Work instruction
Without any omission, reproduce the records that follow.

Records shown
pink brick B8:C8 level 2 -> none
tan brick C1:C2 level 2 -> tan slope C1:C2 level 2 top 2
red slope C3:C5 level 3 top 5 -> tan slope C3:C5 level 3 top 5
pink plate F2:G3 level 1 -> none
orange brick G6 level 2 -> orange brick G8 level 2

Answer to this task
pink brick B8:C8 level 2 -> none
tan brick C1:C2 level 2 -> tan slope C1:C2 level 2 top 2
red slope C3:C5 level 3 top 5 -> tan slope C3:C5 level 3 top 5
pink plate F2:G3 level 1 -> none
orange brick G6 level 2 -> orange brick G8 level 2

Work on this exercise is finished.